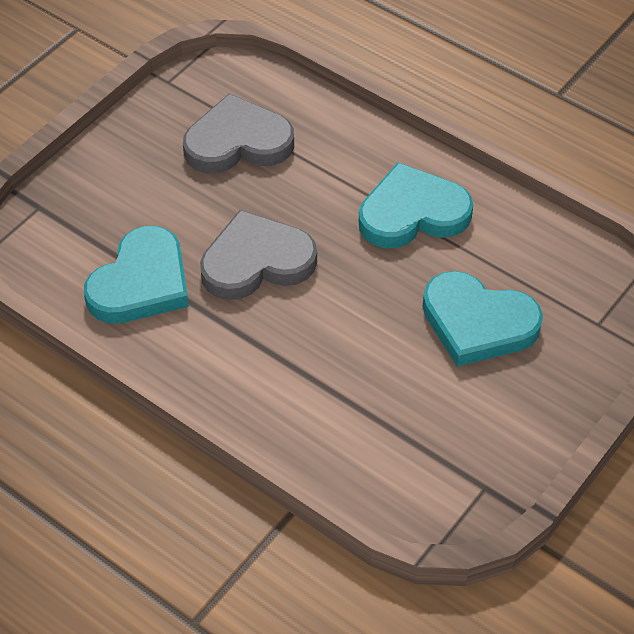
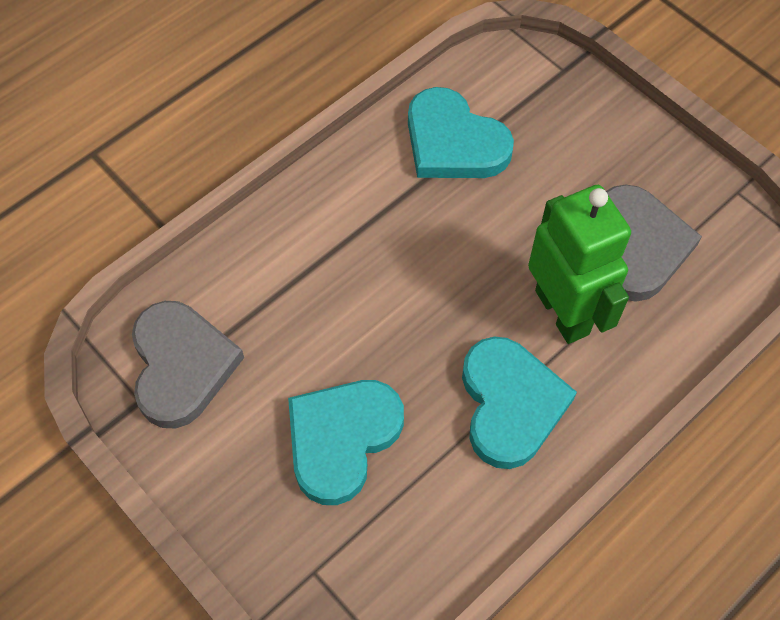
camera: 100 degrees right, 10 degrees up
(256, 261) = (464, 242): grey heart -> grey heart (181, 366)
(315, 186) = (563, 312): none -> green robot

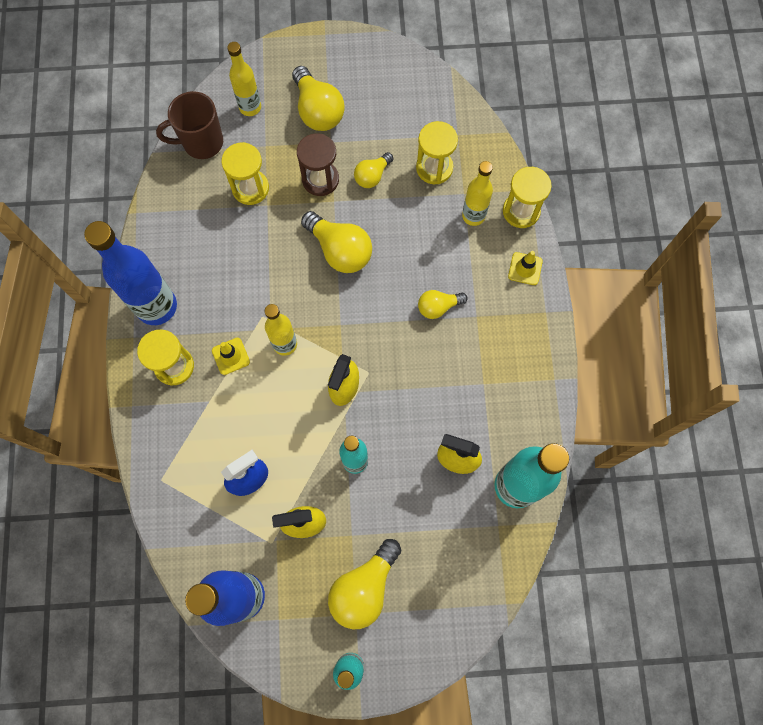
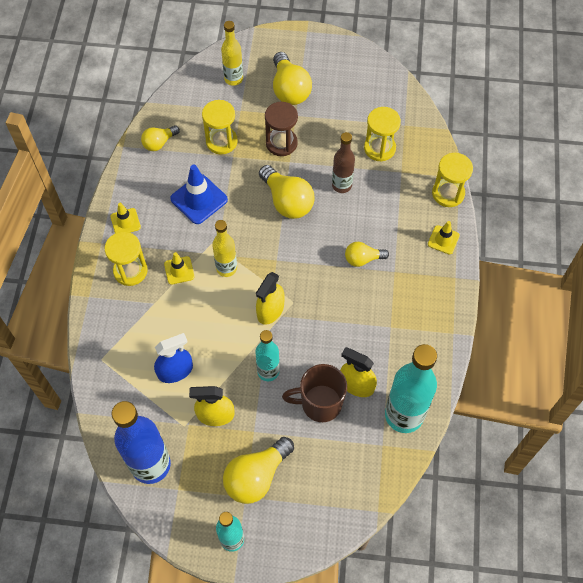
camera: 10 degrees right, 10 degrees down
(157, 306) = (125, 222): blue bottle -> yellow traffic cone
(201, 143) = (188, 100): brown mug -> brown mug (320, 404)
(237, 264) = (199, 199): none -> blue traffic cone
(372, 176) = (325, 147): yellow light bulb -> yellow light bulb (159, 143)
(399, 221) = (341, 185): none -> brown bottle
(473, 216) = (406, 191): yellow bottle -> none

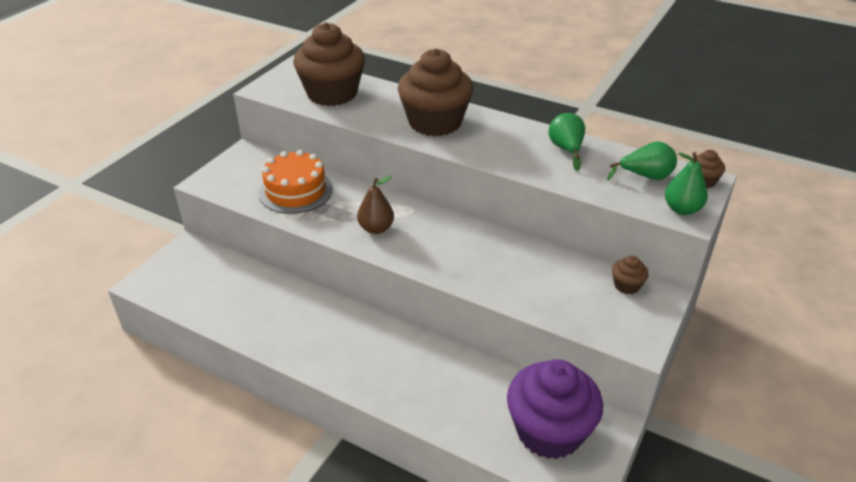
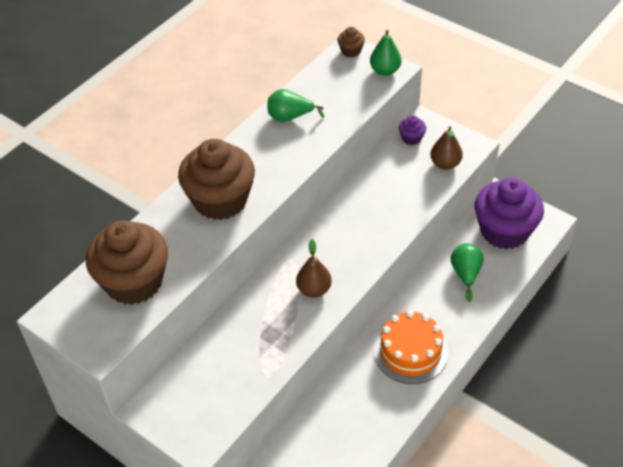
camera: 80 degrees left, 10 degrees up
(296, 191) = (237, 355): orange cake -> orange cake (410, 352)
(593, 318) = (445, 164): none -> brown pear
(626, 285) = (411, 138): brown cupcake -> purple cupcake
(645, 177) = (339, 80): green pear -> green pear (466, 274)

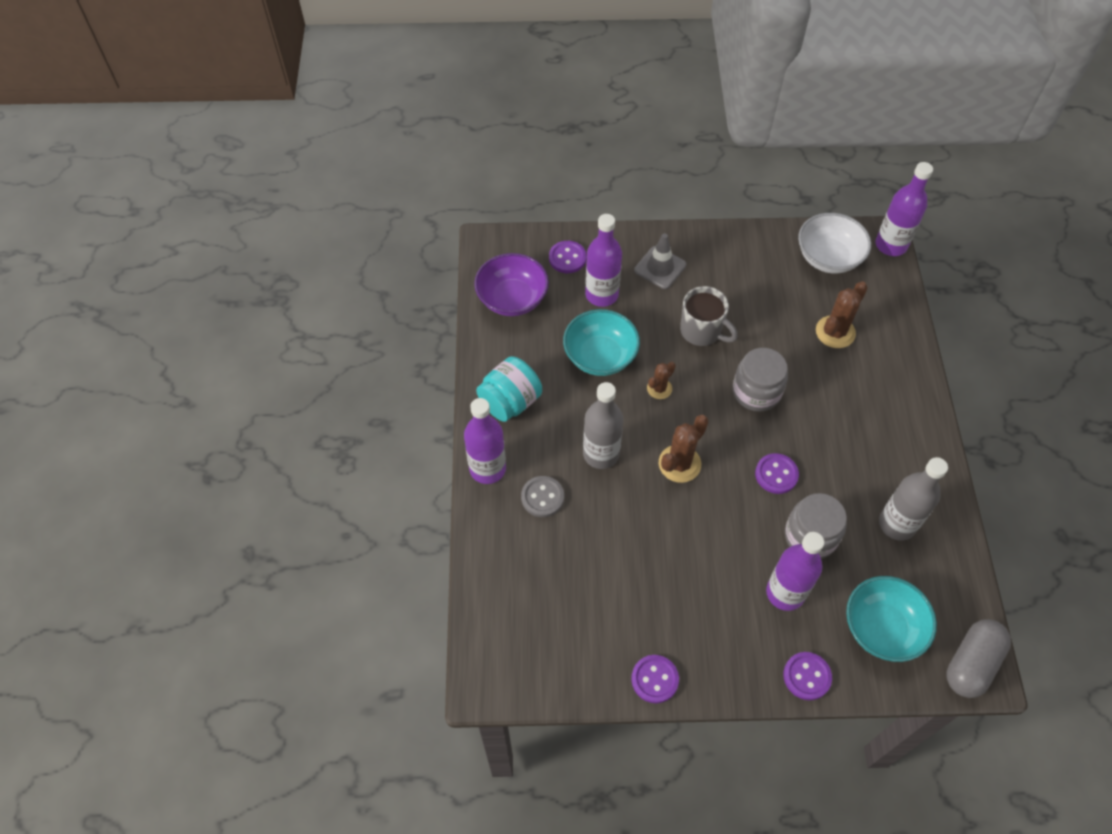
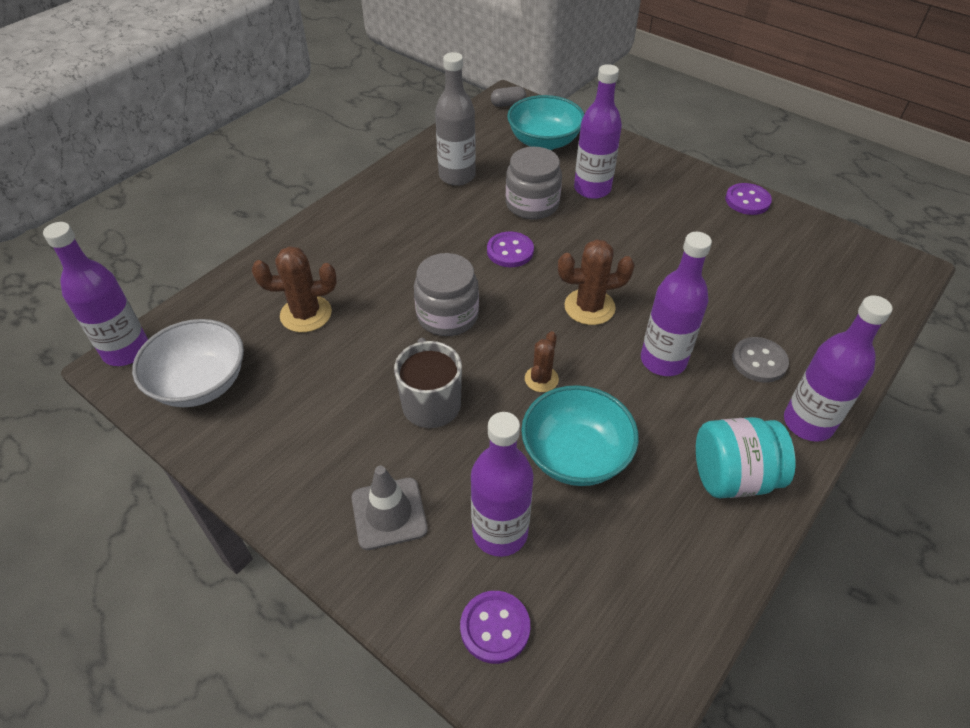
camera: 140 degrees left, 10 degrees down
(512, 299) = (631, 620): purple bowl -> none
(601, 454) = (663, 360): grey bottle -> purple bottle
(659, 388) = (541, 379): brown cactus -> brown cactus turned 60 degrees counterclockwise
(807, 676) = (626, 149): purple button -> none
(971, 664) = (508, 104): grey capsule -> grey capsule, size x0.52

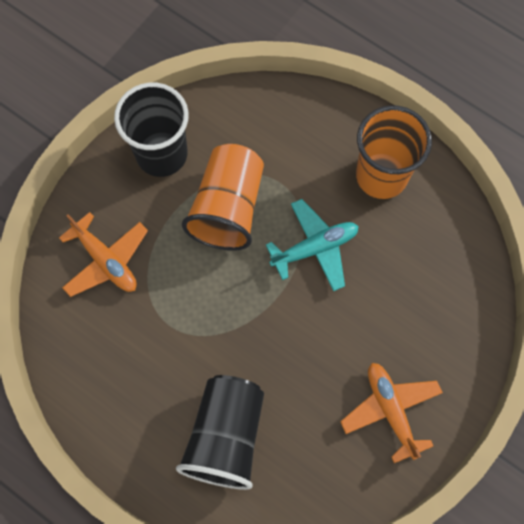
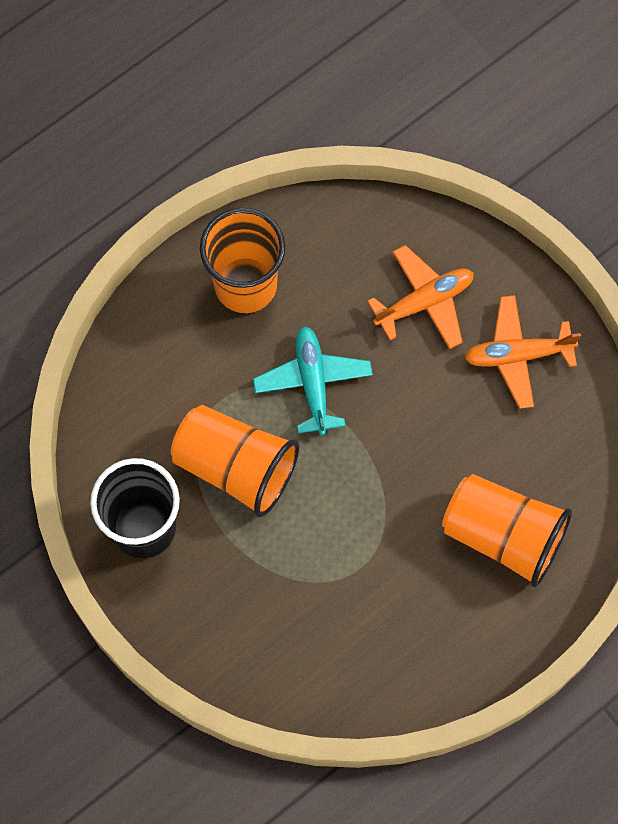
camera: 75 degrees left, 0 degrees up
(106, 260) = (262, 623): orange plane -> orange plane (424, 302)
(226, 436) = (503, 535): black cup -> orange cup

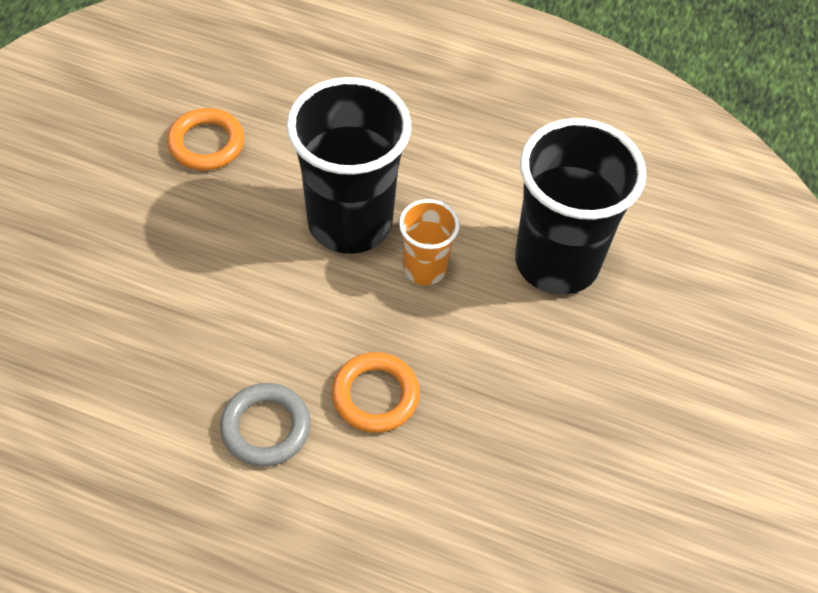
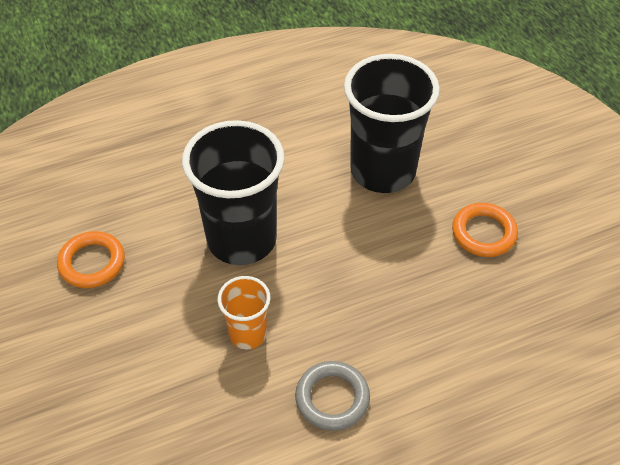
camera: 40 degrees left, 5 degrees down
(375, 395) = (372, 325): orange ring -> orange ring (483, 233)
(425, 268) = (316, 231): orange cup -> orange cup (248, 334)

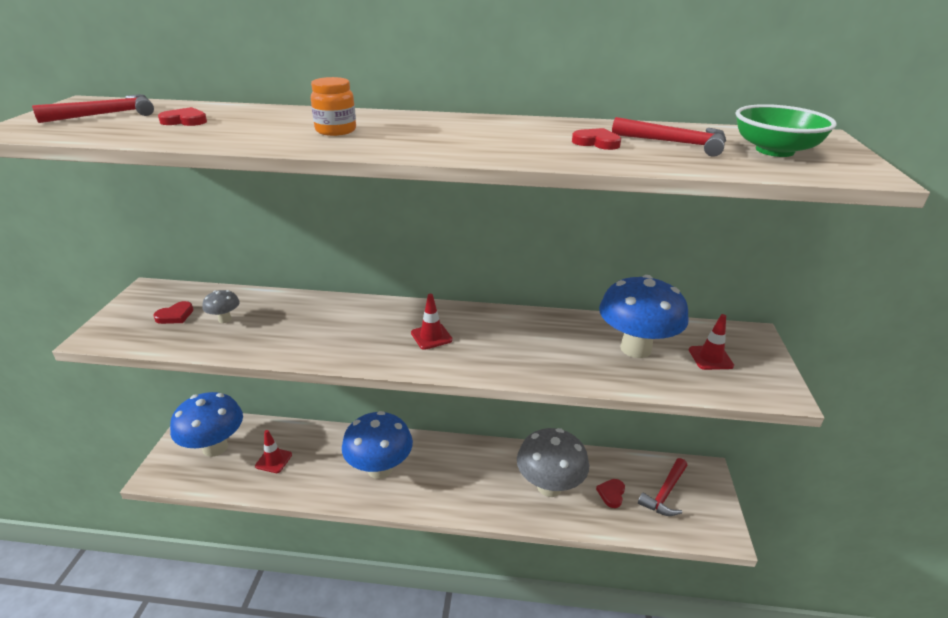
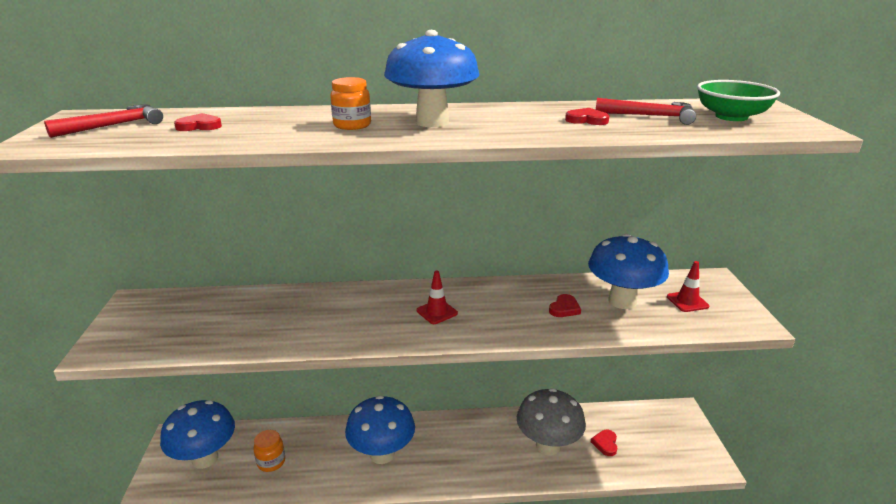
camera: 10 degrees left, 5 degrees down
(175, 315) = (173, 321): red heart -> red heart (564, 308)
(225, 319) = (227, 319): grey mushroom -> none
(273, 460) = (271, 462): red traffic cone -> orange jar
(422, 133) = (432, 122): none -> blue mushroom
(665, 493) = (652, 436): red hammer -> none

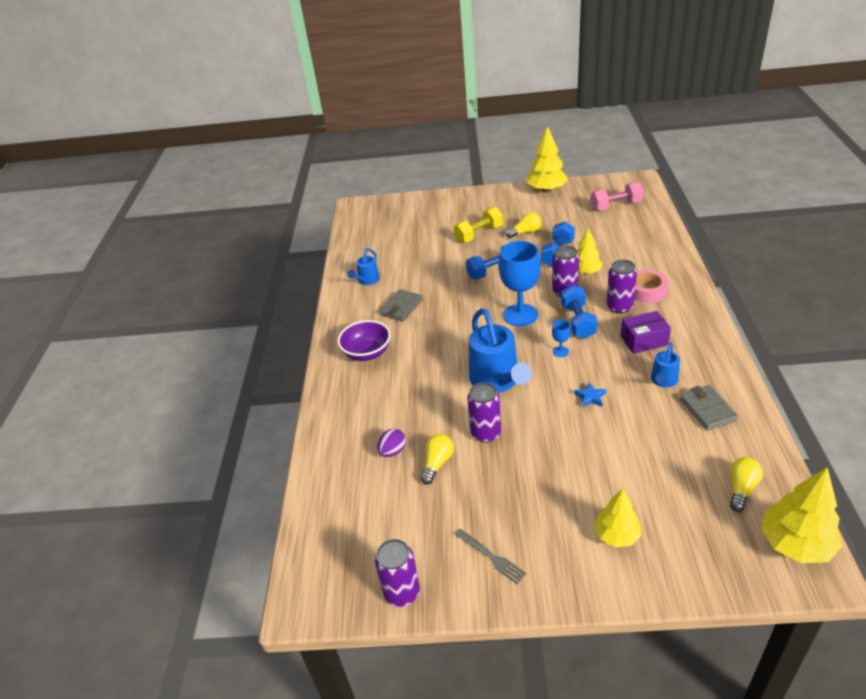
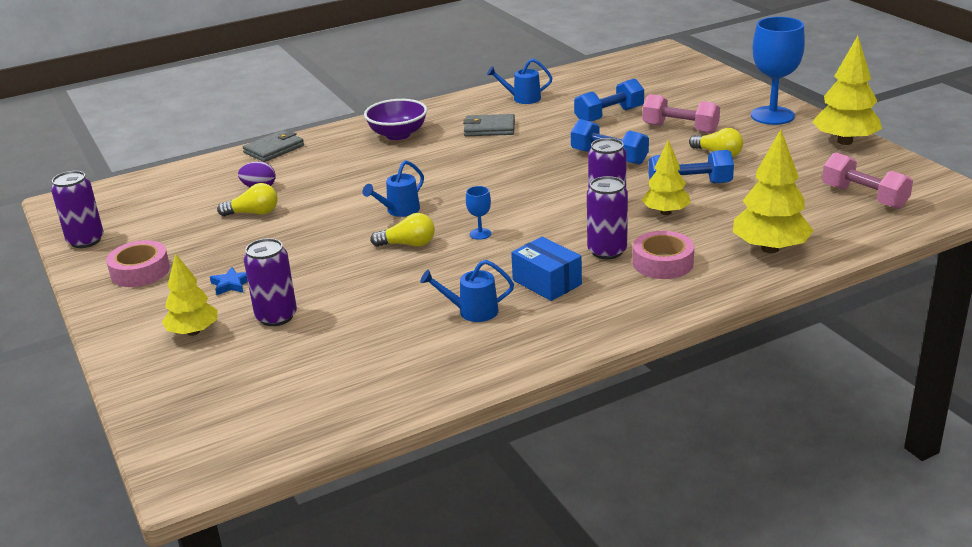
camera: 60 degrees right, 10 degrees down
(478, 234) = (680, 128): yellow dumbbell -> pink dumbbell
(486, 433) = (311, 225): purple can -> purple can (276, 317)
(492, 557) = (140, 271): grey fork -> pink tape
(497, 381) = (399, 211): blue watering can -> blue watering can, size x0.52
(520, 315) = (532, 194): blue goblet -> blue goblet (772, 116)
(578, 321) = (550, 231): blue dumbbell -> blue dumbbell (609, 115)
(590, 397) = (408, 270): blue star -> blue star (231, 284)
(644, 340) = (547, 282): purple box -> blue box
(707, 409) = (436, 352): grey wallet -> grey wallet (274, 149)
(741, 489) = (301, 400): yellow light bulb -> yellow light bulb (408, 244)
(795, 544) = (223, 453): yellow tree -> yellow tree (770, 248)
——————————
## What is required
Show the lines of the data that hold the word "brown".

## Answer for the task
(201, 143) = (188, 100): brown mug -> brown mug (320, 404)
(399, 221) = (341, 185): none -> brown bottle
(593, 318) = (445, 164): none -> brown pear
(626, 285) = (411, 138): brown cupcake -> purple cupcake
(659, 388) = (541, 379): brown cactus -> brown cactus turned 60 degrees counterclockwise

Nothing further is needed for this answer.